_Listed entries:_
=== Begin Enclosure ===
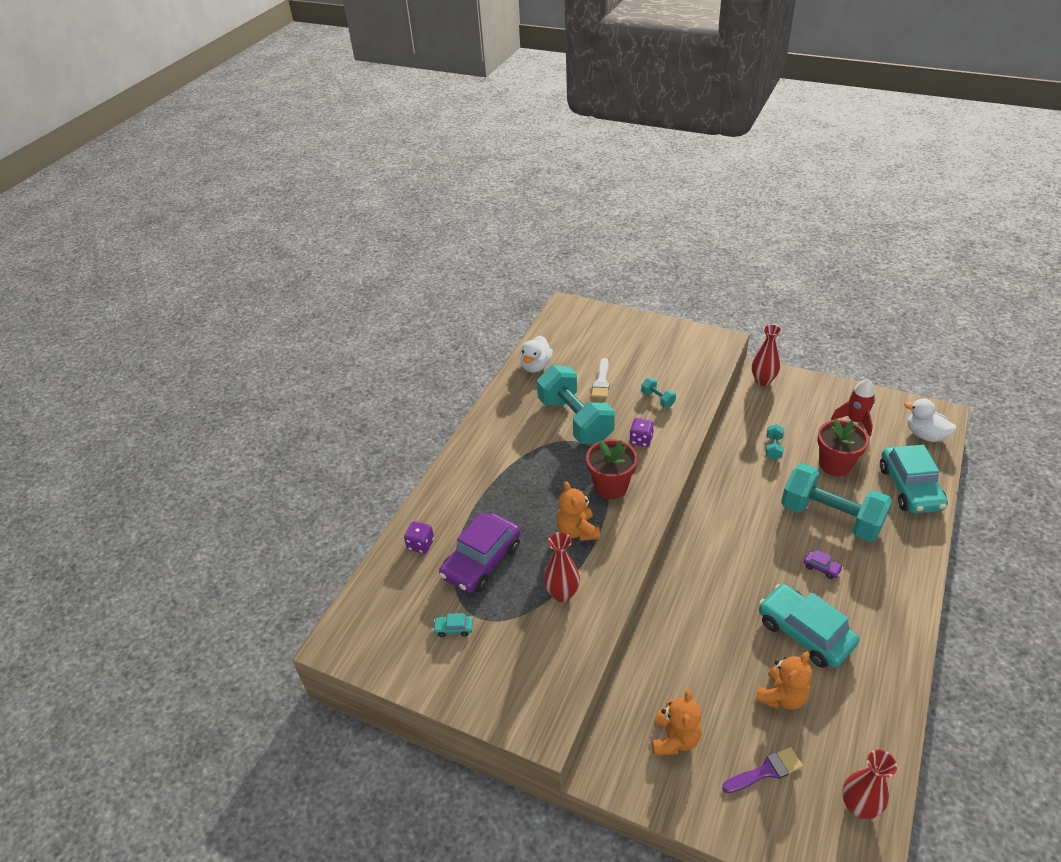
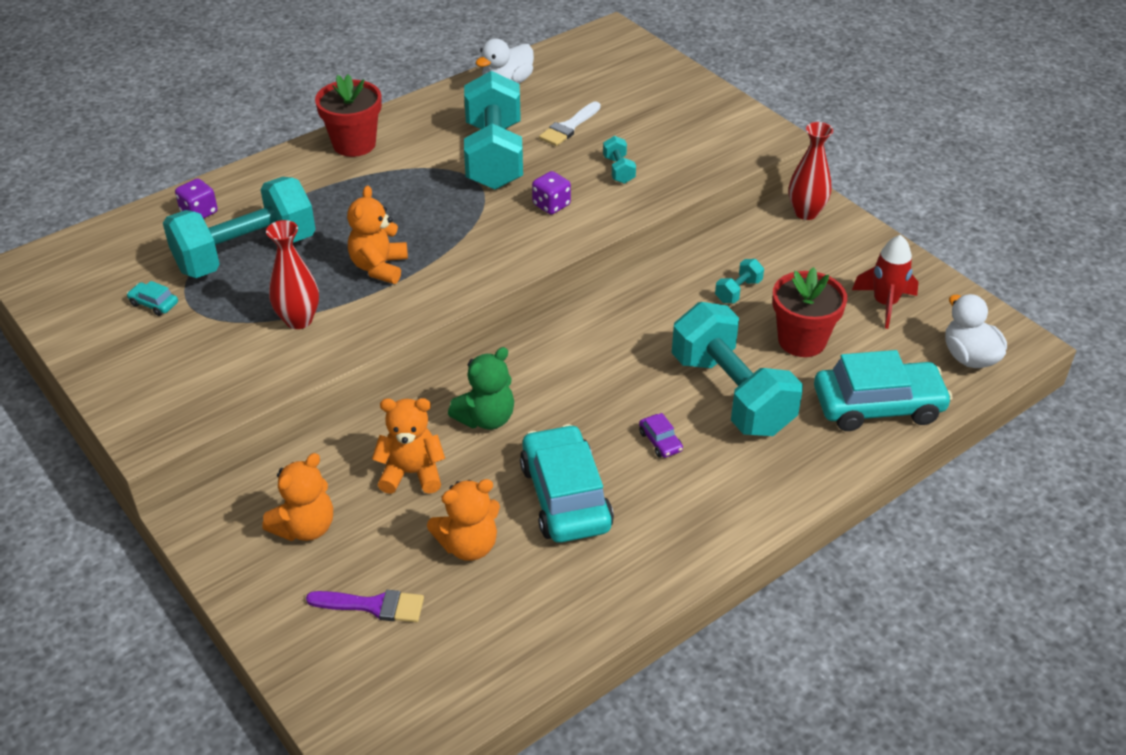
camera: 25 degrees right, 0 degrees up
(481, 561) = (246, 253): purple car -> turquoise dumbbell
(611, 486) = (464, 238): red flower pot -> red flower pot (354, 144)
(703, 664) = (412, 473): none -> orange teddy bear
(712, 602) = (486, 418): none -> green teddy bear
(858, 806) = (442, 691): red vase -> none
(910, 487) = (878, 406): turquoise car -> turquoise car turned 120 degrees counterclockwise

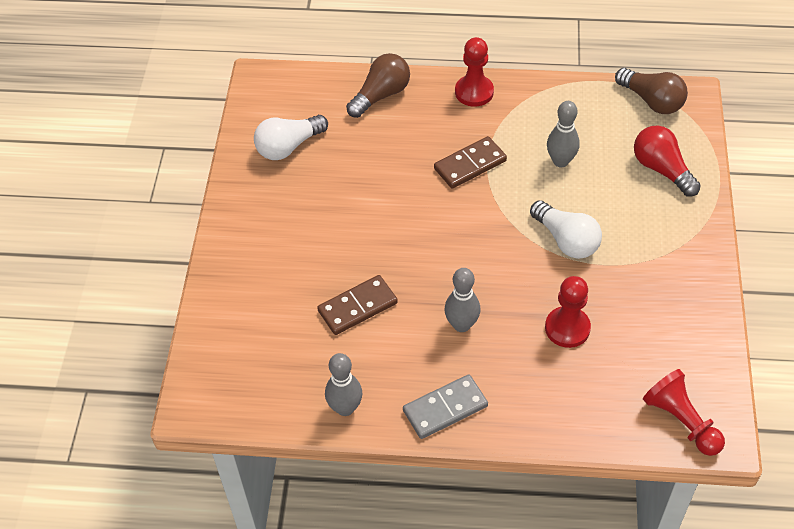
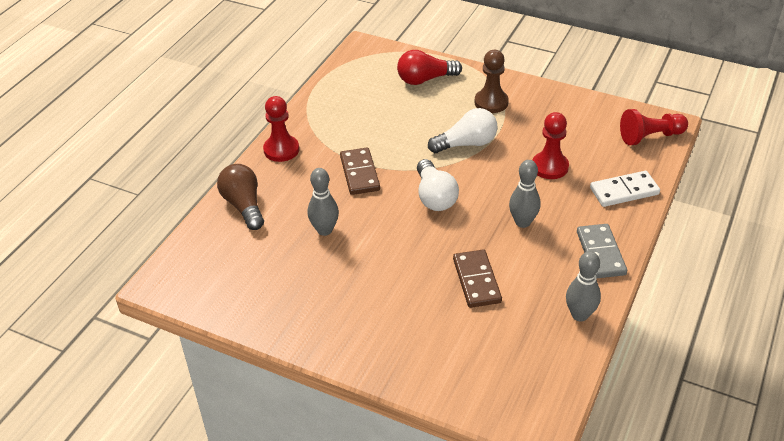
camera: 70 degrees left, 10 degrees down
(288, 147) = (263, 283): white light bulb -> white light bulb (434, 197)
(560, 161) = (387, 124): grey bowling pin -> grey bowling pin (324, 230)
(561, 412) = (624, 191): none -> white domino
(652, 101) = (356, 64): brown light bulb -> none
(655, 242) = (491, 102): none -> brown pawn

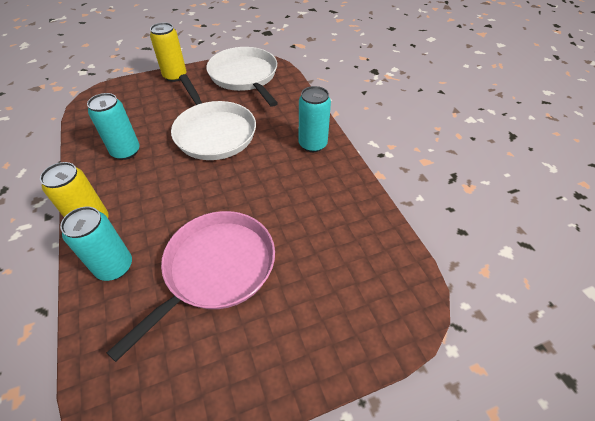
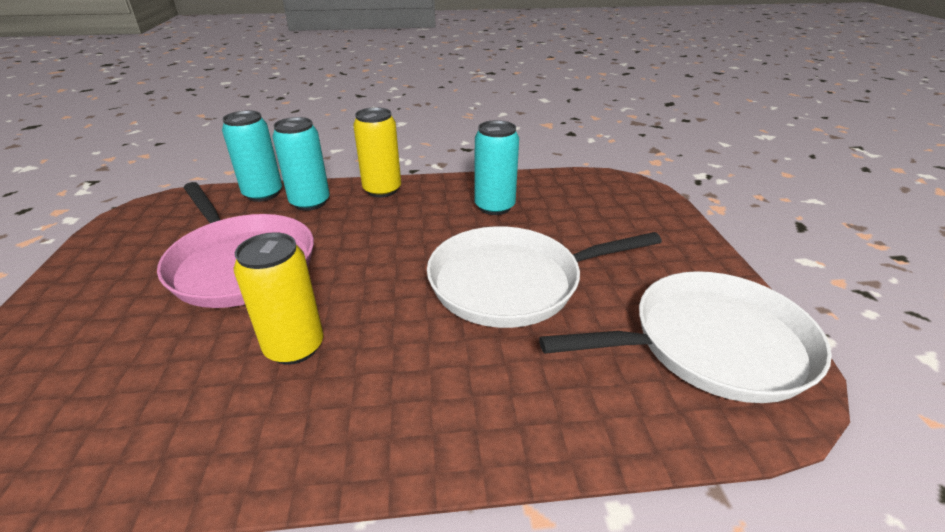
camera: 105 degrees right, 15 degrees down
(175, 76) = (697, 250): yellow can -> yellow can (294, 347)
(312, 144) = (421, 420): turquoise can -> turquoise can (263, 194)

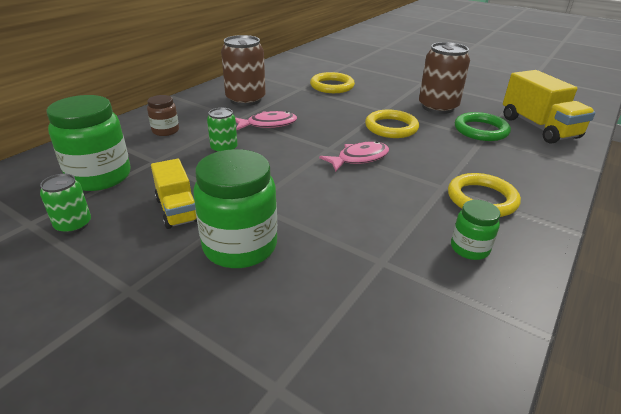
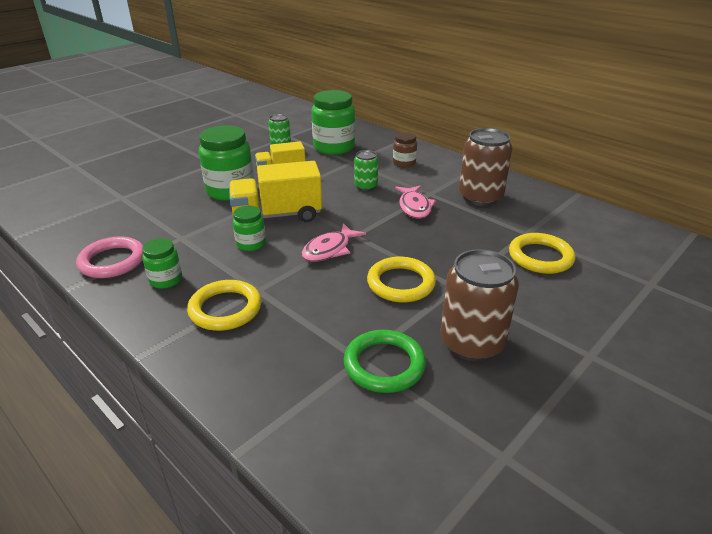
camera: 100 degrees right, 0 degrees up
(359, 158) = (329, 249): pink fish -> pink fish turned 60 degrees clockwise
(370, 203) = (251, 244): none -> green jar
(468, 312) = (112, 261): none -> pink ring
(538, 127) = (387, 445): yellow truck -> yellow truck (277, 216)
=== End Enclosure ===
_Task details:_ Write out every line in the data that holds the string "degrees".

_Exercise output:_
camera: 25 degrees right, 0 degrees up
(910, 487) = (878, 406): turquoise car -> turquoise car turned 120 degrees counterclockwise
camera: 70 degrees left, 10 degrees down
camera: 105 degrees right, 15 degrees down
camera: 100 degrees right, 0 degrees up
(359, 158) = (329, 249): pink fish -> pink fish turned 60 degrees clockwise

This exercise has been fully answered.